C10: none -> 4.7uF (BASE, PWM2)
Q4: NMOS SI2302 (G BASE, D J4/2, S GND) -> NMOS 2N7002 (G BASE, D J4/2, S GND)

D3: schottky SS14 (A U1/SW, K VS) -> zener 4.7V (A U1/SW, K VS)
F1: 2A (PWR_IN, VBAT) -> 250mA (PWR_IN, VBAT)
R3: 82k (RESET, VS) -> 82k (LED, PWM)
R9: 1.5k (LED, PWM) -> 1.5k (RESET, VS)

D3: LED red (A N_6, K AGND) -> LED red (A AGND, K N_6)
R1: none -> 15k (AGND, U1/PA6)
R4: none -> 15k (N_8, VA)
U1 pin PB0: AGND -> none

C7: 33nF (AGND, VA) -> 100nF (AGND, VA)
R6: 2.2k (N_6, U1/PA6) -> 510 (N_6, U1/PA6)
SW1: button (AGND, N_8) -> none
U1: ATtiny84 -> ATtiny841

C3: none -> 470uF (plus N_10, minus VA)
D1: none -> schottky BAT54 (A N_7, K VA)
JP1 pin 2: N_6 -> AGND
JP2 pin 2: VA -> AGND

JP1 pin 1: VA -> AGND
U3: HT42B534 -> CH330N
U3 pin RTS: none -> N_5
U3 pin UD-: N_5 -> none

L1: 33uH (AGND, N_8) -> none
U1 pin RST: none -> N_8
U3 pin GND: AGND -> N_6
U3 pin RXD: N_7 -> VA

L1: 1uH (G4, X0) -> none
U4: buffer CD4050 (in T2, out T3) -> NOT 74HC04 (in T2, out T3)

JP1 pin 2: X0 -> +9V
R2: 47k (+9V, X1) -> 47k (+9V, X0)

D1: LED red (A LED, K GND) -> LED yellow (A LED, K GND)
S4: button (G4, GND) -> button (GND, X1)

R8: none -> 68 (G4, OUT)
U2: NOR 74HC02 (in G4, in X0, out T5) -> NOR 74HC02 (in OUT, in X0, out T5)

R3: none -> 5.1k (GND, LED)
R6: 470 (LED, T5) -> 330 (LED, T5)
* * * * * * *
**WHAT YOU NEED TO DO:**
Which of the lines above carry the string "button"? Pick them out and copy them.

**TASK RESULT:**
SW1: button (AGND, N_8) -> none
S4: button (G4, GND) -> button (GND, X1)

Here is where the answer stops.